Extracted records –
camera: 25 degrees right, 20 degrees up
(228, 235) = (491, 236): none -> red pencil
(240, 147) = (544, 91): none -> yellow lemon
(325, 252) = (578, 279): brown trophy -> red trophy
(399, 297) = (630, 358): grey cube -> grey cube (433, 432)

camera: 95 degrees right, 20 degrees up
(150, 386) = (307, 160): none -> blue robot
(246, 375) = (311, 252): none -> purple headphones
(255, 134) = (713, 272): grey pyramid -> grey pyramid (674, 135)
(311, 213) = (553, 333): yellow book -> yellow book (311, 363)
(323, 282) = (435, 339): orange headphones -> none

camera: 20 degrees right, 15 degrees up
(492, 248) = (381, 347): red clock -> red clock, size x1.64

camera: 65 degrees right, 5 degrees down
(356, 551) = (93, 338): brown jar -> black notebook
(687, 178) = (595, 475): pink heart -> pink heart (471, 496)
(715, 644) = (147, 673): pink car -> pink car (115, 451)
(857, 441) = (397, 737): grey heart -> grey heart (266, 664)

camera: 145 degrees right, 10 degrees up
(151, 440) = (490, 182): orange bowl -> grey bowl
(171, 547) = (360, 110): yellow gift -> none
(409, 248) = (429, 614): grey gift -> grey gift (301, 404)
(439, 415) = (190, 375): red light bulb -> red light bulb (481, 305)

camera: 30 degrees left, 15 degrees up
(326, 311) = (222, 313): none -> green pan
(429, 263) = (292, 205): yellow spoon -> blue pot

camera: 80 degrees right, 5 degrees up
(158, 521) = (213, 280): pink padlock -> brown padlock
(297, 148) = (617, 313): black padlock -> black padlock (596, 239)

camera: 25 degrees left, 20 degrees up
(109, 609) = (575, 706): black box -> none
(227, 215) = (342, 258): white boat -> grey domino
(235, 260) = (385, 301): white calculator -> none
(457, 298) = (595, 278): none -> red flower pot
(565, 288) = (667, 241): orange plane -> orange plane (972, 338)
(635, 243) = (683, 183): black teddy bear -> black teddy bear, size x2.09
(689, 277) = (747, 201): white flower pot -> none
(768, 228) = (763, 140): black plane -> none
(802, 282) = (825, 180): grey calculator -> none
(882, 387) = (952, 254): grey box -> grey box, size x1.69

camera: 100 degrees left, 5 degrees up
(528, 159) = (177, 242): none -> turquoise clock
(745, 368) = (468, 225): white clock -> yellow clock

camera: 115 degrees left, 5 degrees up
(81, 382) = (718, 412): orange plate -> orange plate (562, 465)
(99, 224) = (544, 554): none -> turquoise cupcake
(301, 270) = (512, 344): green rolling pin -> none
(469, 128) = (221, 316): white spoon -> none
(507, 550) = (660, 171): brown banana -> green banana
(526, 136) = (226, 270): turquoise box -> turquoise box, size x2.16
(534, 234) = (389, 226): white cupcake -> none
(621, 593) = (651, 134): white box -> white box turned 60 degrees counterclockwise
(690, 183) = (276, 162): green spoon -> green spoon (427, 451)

Directions for this task –
Copy every record precisely, omitting nothing.

Exercise result –
camera: 25 degrees right, 20 degrees up
(228, 235) = (491, 236): none -> red pencil
(240, 147) = (544, 91): none -> yellow lemon
(325, 252) = (578, 279): brown trophy -> red trophy
(399, 297) = (630, 358): grey cube -> grey cube (433, 432)

camera: 95 degrees right, 20 degrees up
(150, 386) = (307, 160): none -> blue robot
(246, 375) = (311, 252): none -> purple headphones
(255, 134) = (713, 272): grey pyramid -> grey pyramid (674, 135)
(311, 213) = (553, 333): yellow book -> yellow book (311, 363)
(323, 282) = (435, 339): orange headphones -> none

camera: 20 degrees right, 15 degrees up
(492, 248) = (381, 347): red clock -> red clock, size x1.64

camera: 65 degrees right, 5 degrees down
(356, 551) = (93, 338): brown jar -> black notebook
(687, 178) = (595, 475): pink heart -> pink heart (471, 496)
(715, 644) = (147, 673): pink car -> pink car (115, 451)
(857, 441) = (397, 737): grey heart -> grey heart (266, 664)

camera: 145 degrees right, 10 degrees up
(151, 440) = (490, 182): orange bowl -> grey bowl
(171, 547) = (360, 110): yellow gift -> none
(409, 248) = (429, 614): grey gift -> grey gift (301, 404)
(439, 415) = (190, 375): red light bulb -> red light bulb (481, 305)

camera: 30 degrees left, 15 degrees up
(326, 311) = (222, 313): none -> green pan
(429, 263) = (292, 205): yellow spoon -> blue pot

camera: 80 degrees right, 5 degrees up
(158, 521) = (213, 280): pink padlock -> brown padlock
(297, 148) = (617, 313): black padlock -> black padlock (596, 239)

camera: 25 degrees left, 20 degrees up
(109, 609) = (575, 706): black box -> none
(227, 215) = (342, 258): white boat -> grey domino
(235, 260) = (385, 301): white calculator -> none
(457, 298) = (595, 278): none -> red flower pot
(565, 288) = (667, 241): orange plane -> orange plane (972, 338)
(635, 243) = (683, 183): black teddy bear -> black teddy bear, size x2.09
(689, 277) = (747, 201): white flower pot -> none
(768, 228) = (763, 140): black plane -> none
(802, 282) = (825, 180): grey calculator -> none
(882, 387) = (952, 254): grey box -> grey box, size x1.69

camera: 100 degrees left, 5 degrees up
(528, 159) = (177, 242): none -> turquoise clock
(745, 368) = (468, 225): white clock -> yellow clock

camera: 115 degrees left, 5 degrees up
(81, 382) = (718, 412): orange plate -> orange plate (562, 465)
(99, 224) = (544, 554): none -> turquoise cupcake
(301, 270) = (512, 344): green rolling pin -> none
(469, 128) = (221, 316): white spoon -> none
(507, 550) = (660, 171): brown banana -> green banana
(526, 136) = (226, 270): turquoise box -> turquoise box, size x2.16
(534, 234) = (389, 226): white cupcake -> none
(621, 593) = (651, 134): white box -> white box turned 60 degrees counterclockwise
(690, 183) = (276, 162): green spoon -> green spoon (427, 451)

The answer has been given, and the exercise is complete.